_About this exercise_: I'd like the line containing "The lámpara de" and every line below it, to the end of the material, repeated exactly and with nothing else.

_Data section_:
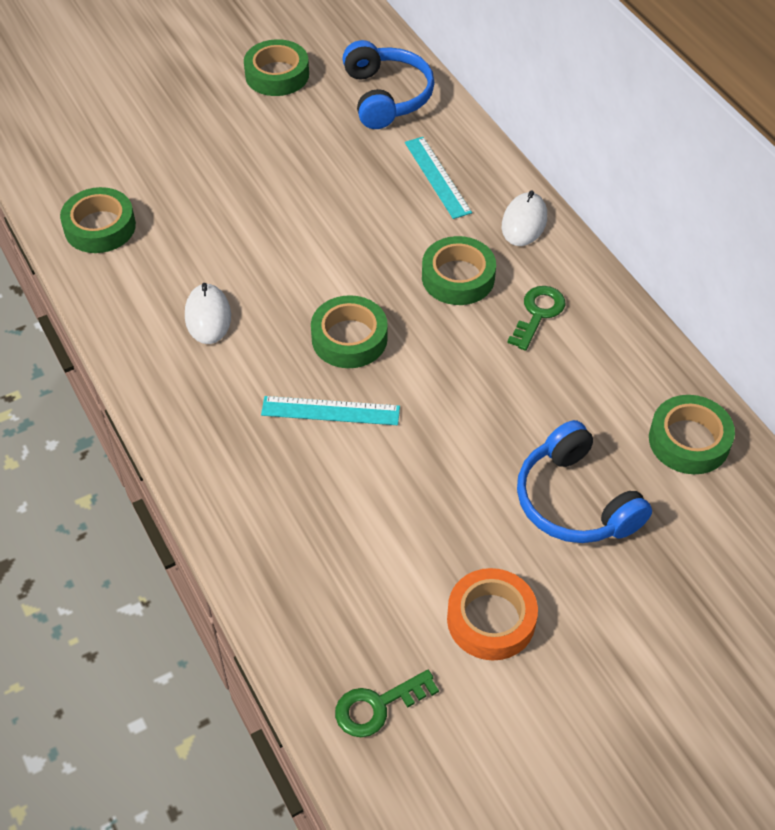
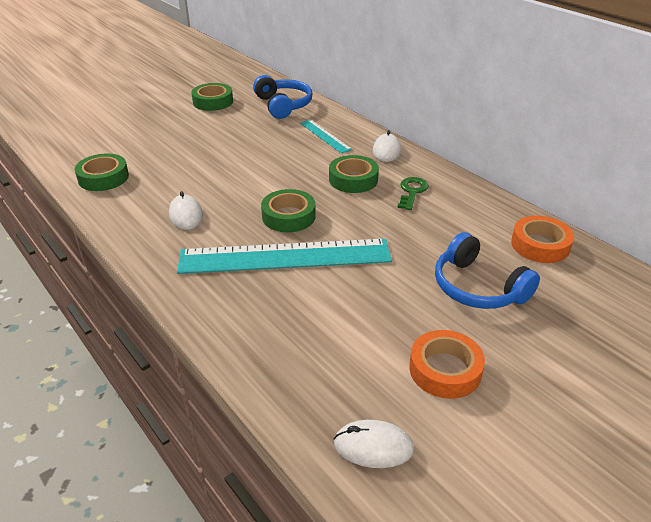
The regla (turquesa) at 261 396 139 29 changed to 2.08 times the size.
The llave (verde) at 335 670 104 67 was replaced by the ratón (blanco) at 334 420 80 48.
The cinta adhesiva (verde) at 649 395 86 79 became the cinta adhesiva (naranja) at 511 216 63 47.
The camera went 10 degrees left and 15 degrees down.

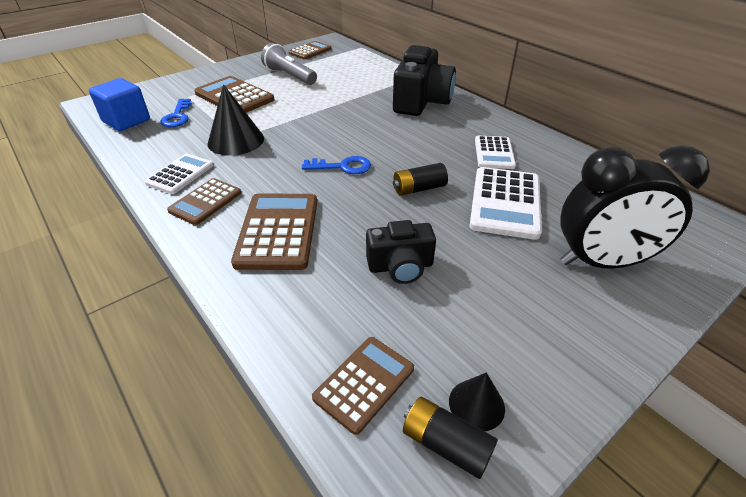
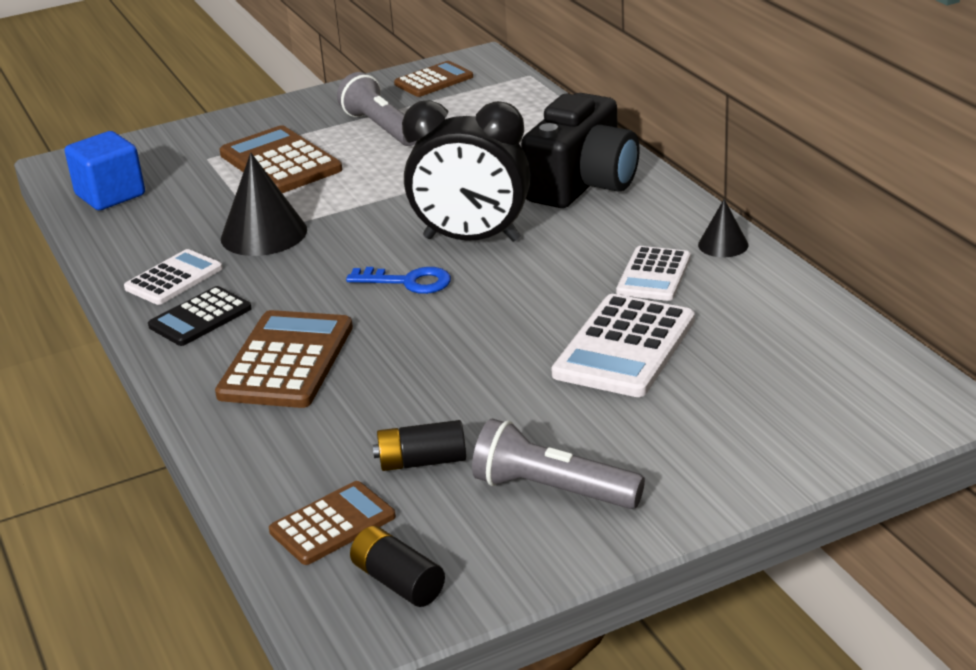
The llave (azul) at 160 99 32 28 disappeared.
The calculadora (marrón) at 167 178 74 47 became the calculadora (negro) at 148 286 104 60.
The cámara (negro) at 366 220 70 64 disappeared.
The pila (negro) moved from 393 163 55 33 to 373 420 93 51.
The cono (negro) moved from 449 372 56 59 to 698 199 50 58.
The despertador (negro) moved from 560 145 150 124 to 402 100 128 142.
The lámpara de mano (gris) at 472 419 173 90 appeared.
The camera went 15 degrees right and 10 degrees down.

_Task response_:
The lámpara de mano (gris) at 472 419 173 90 appeared.
The camera went 15 degrees right and 10 degrees down.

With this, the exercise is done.